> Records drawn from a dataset
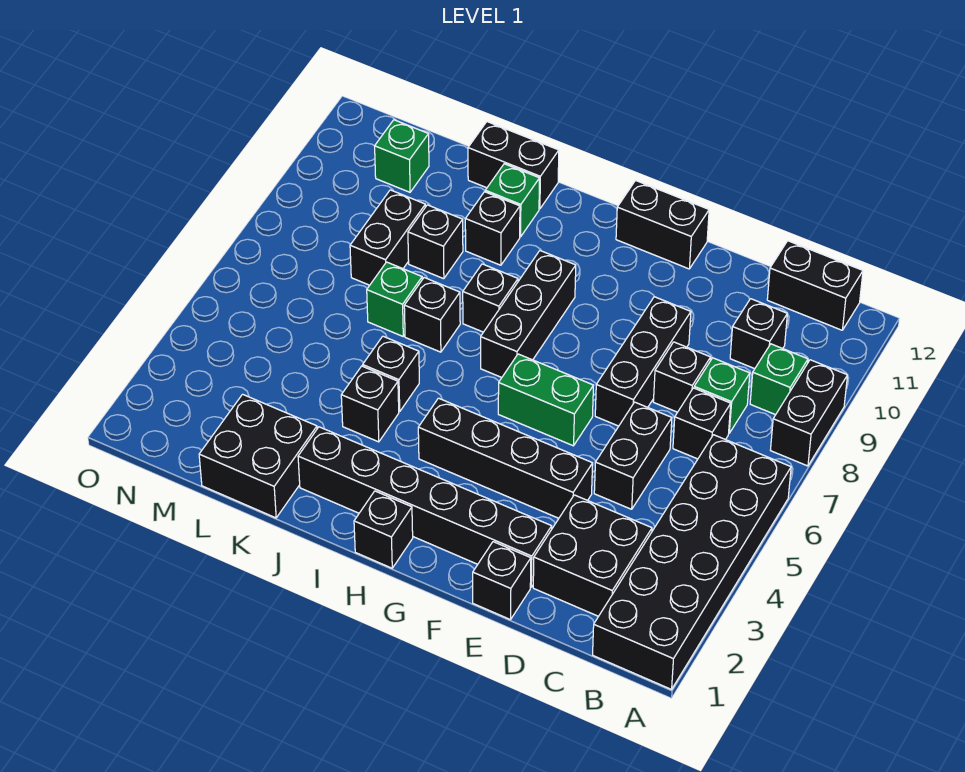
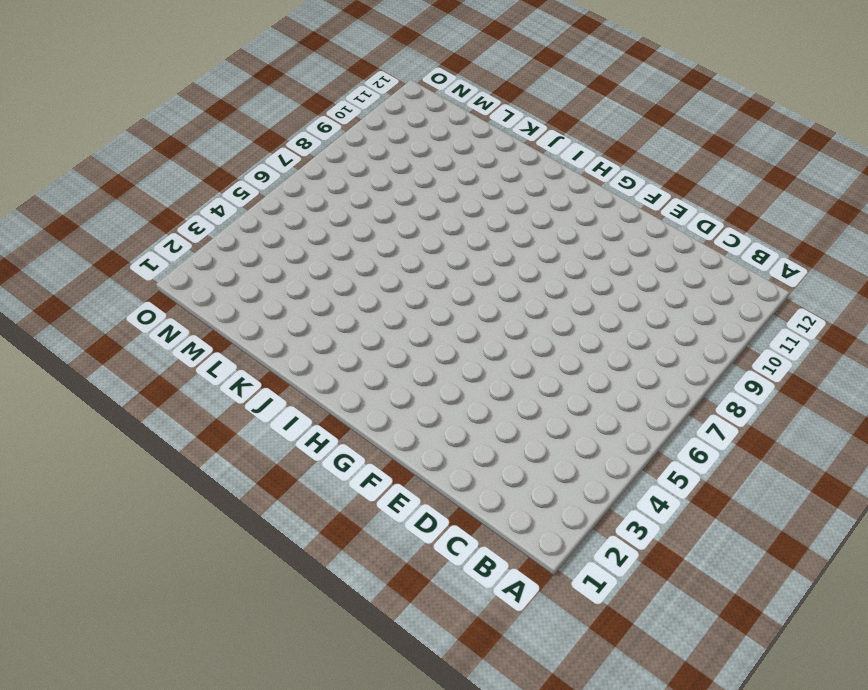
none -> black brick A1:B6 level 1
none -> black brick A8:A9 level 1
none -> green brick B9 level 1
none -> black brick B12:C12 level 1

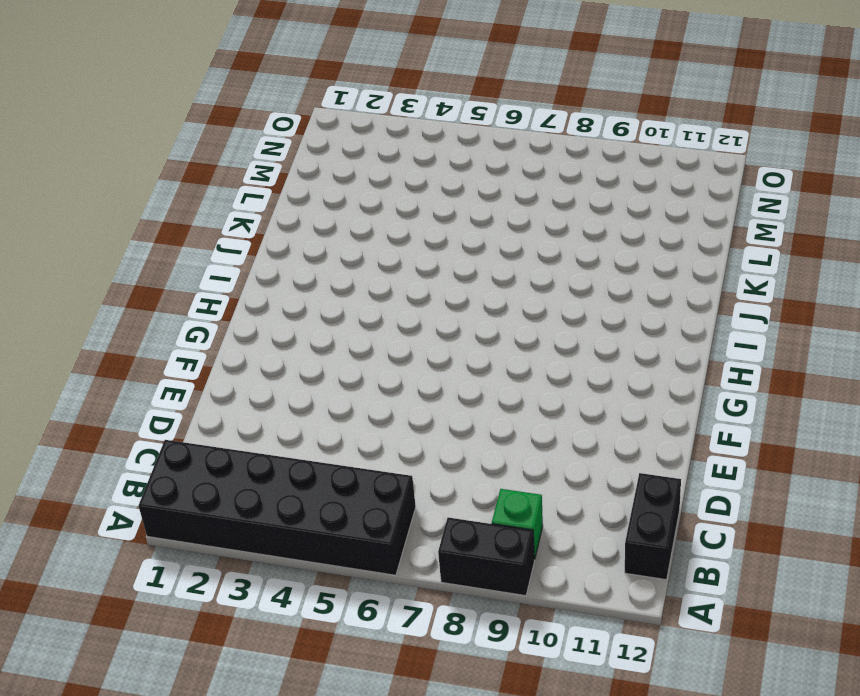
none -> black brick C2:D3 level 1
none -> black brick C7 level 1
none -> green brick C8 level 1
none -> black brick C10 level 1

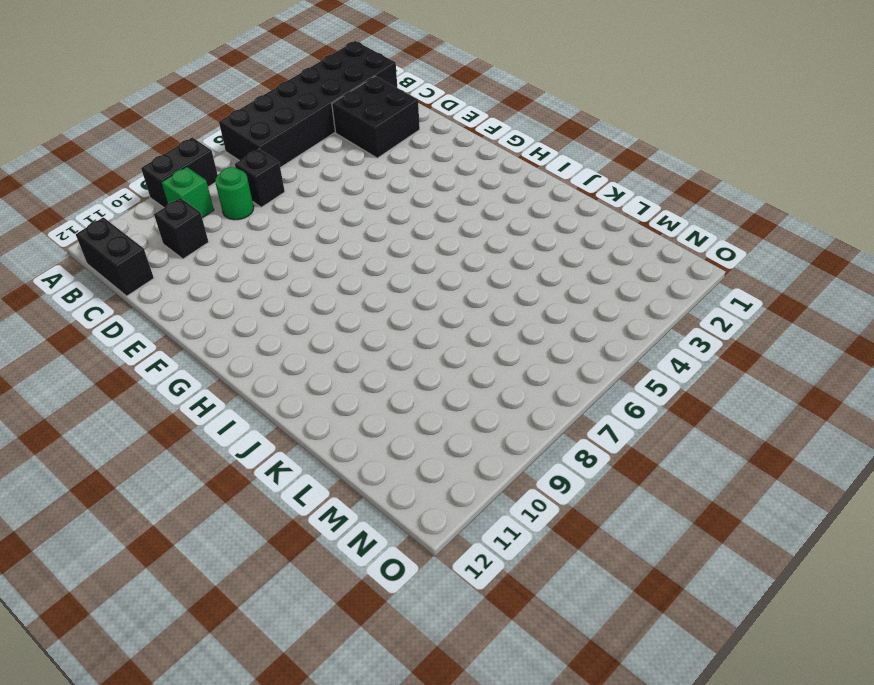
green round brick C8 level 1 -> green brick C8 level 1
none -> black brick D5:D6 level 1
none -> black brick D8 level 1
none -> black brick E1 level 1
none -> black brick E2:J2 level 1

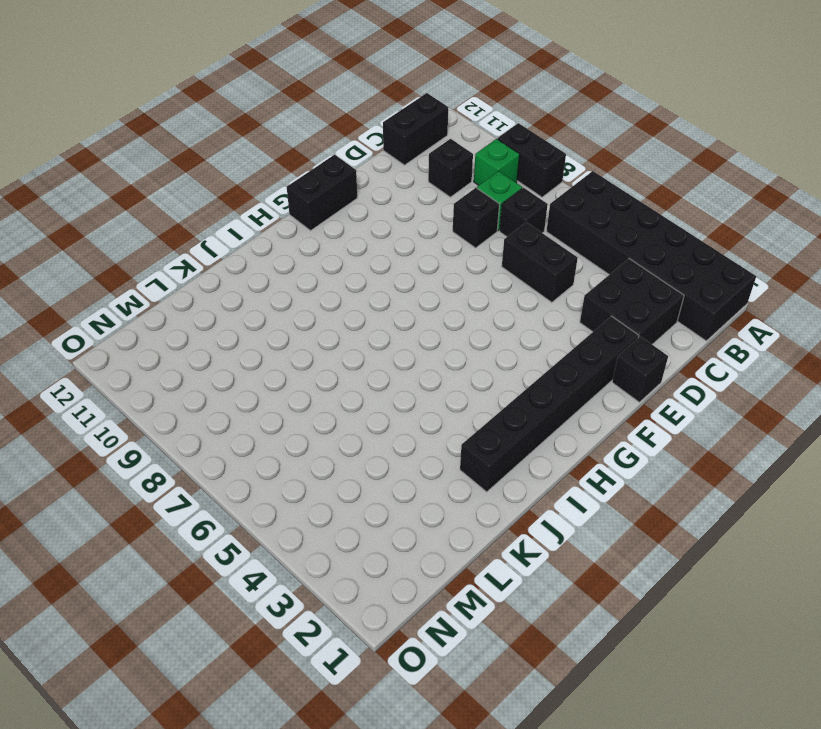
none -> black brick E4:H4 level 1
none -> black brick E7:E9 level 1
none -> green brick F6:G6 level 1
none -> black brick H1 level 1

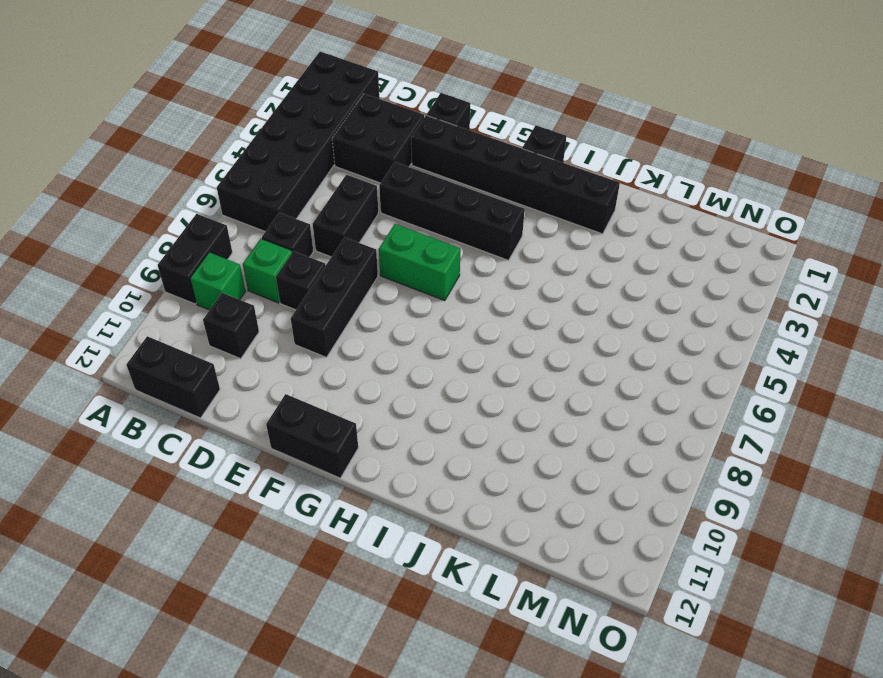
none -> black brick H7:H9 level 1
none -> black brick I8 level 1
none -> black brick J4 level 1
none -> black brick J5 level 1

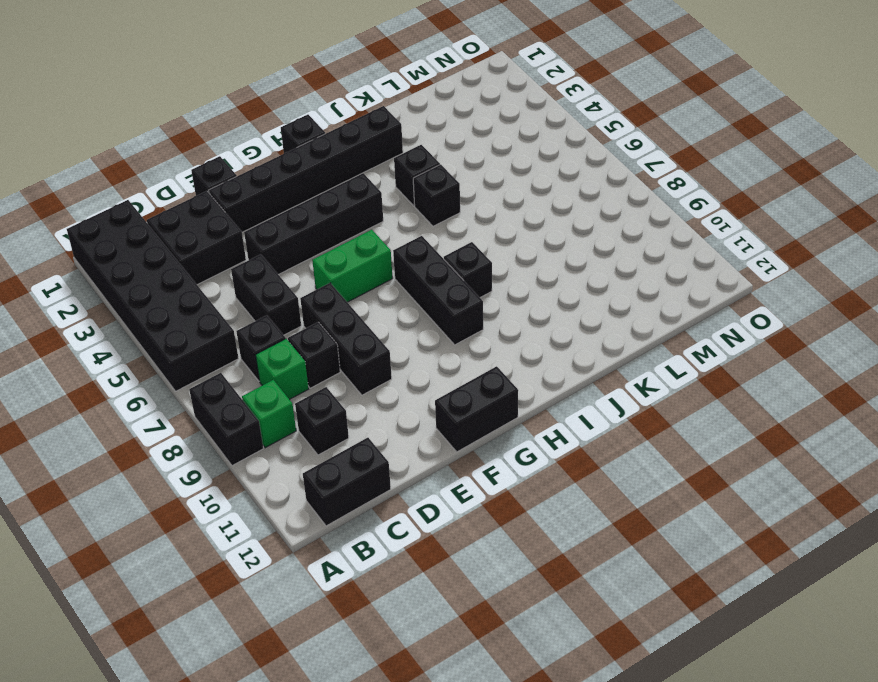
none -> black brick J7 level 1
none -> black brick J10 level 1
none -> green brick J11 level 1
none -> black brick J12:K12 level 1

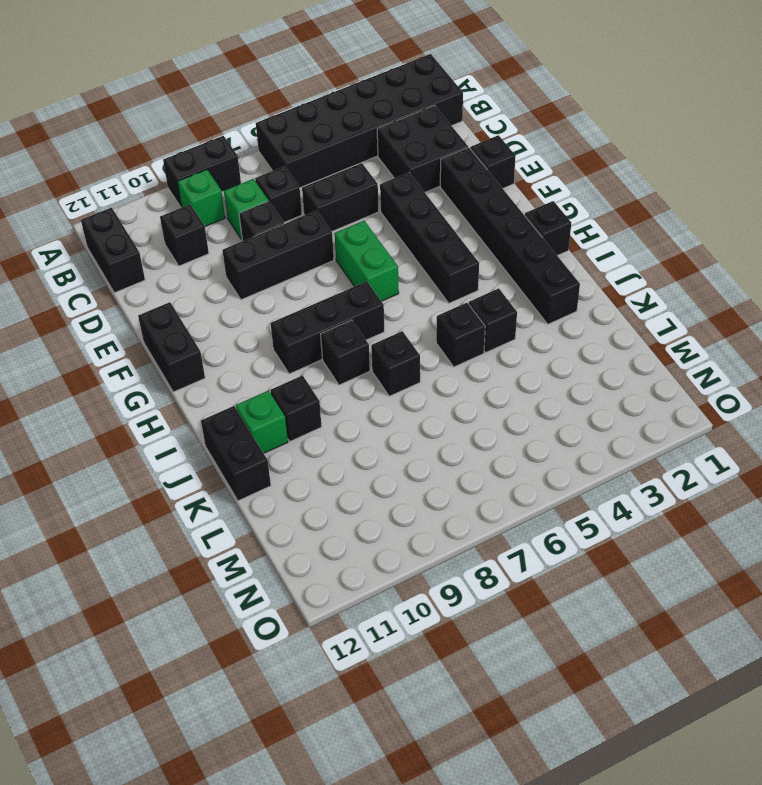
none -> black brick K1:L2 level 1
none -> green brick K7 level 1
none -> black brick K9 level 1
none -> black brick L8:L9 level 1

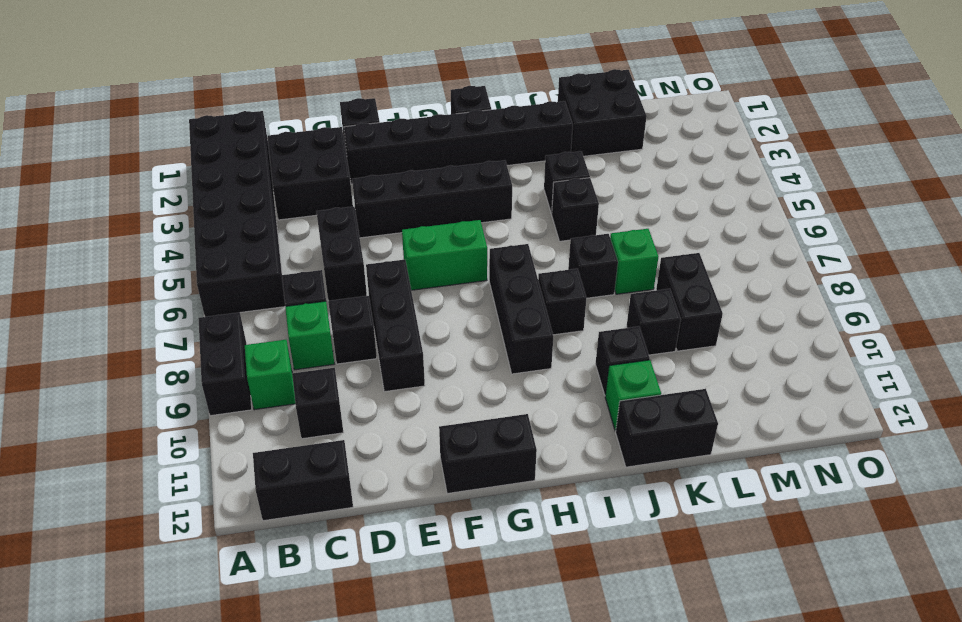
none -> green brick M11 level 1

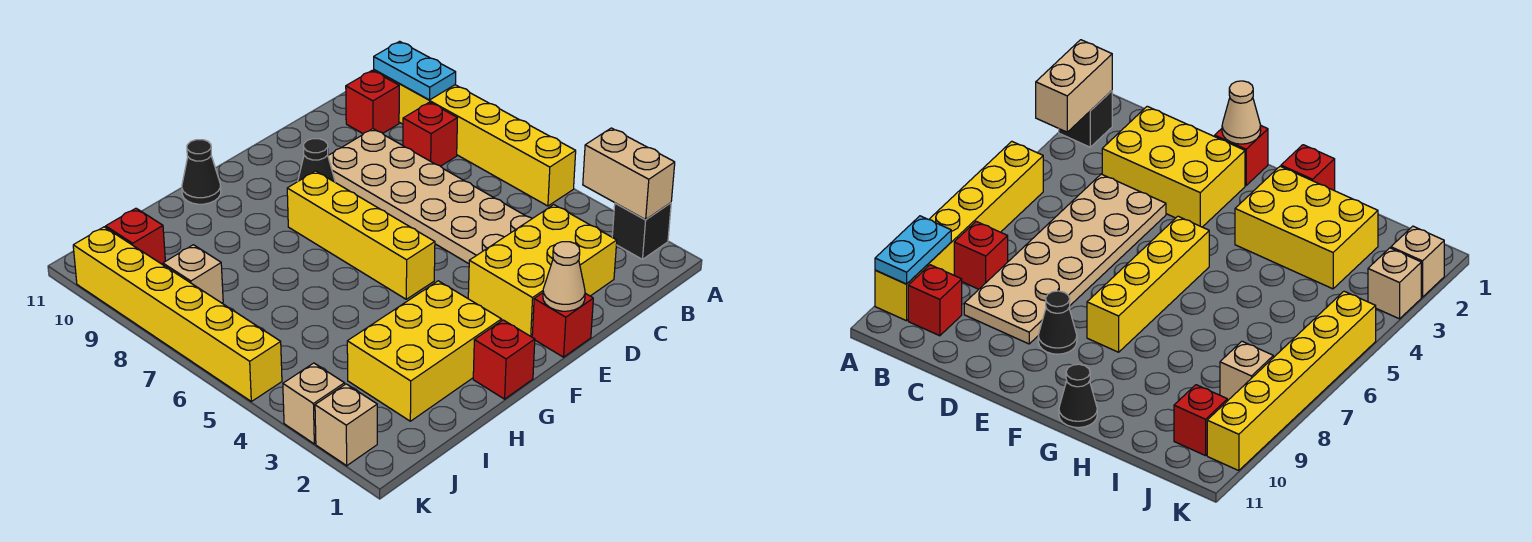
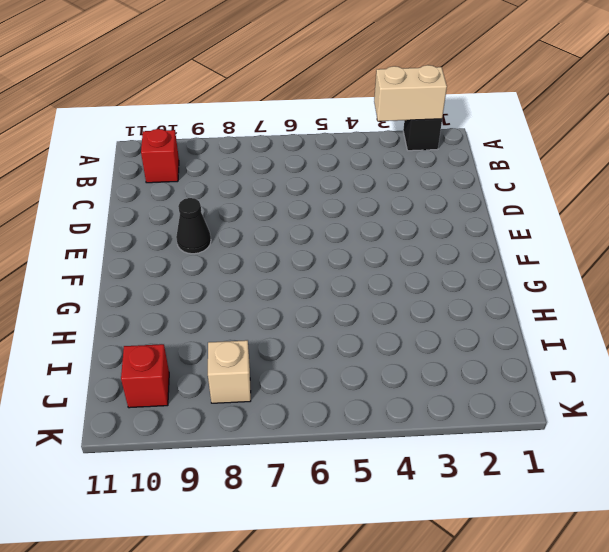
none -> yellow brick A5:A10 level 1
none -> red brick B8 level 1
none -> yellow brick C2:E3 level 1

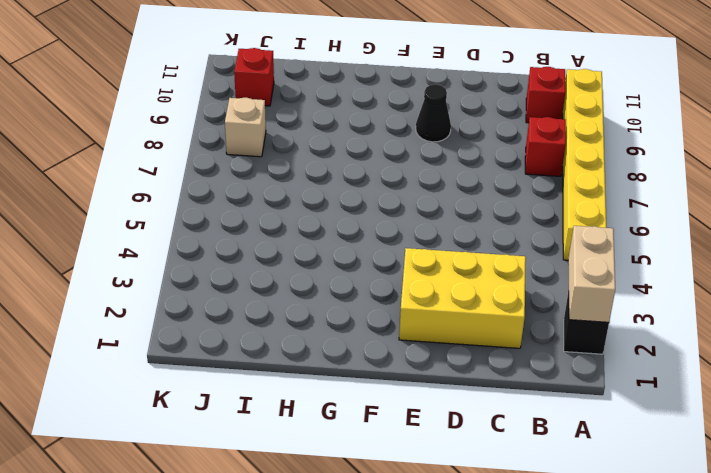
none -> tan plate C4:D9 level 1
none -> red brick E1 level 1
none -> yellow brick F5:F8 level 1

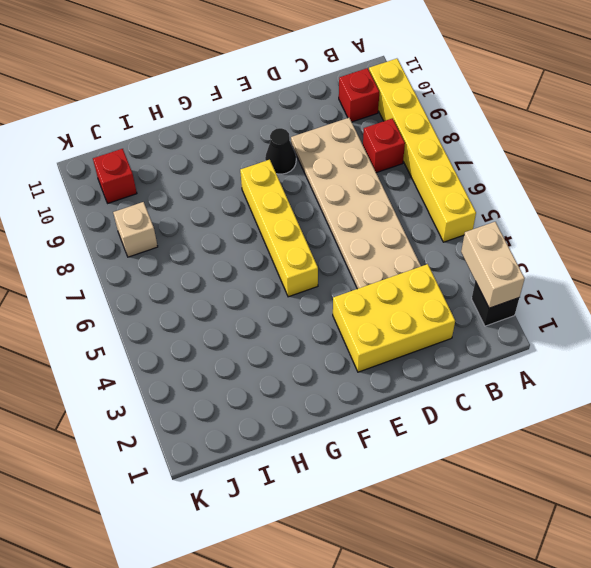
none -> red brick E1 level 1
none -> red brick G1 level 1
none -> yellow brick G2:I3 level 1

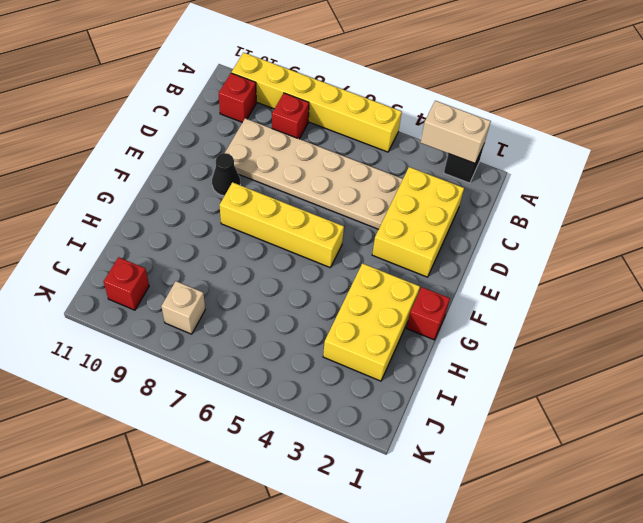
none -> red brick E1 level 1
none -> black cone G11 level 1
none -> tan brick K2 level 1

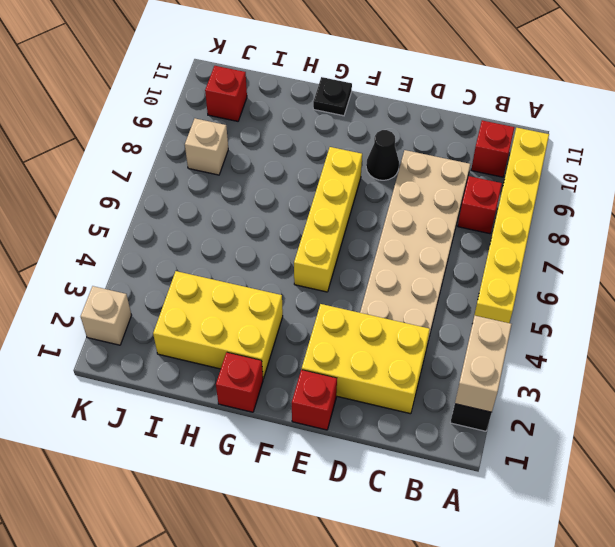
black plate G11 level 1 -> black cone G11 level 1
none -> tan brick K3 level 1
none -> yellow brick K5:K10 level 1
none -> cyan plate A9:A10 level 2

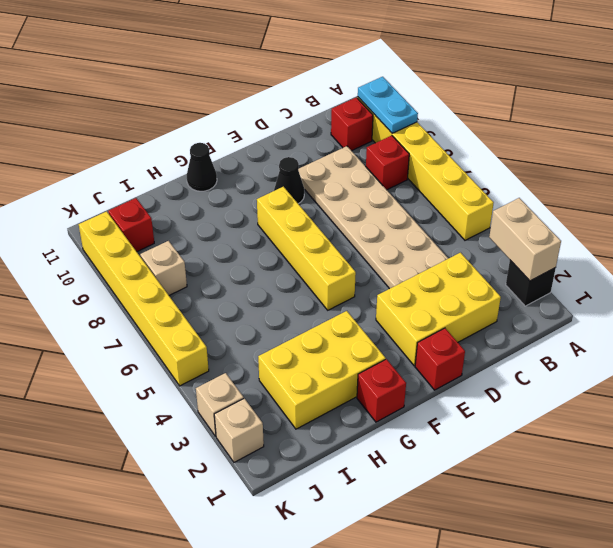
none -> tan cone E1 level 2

> About this task
Filter the entries down to the lines with the word "plate" in them, and copy those lines.

> Output below
none -> tan plate C4:D9 level 1
black plate G11 level 1 -> black cone G11 level 1
none -> cyan plate A9:A10 level 2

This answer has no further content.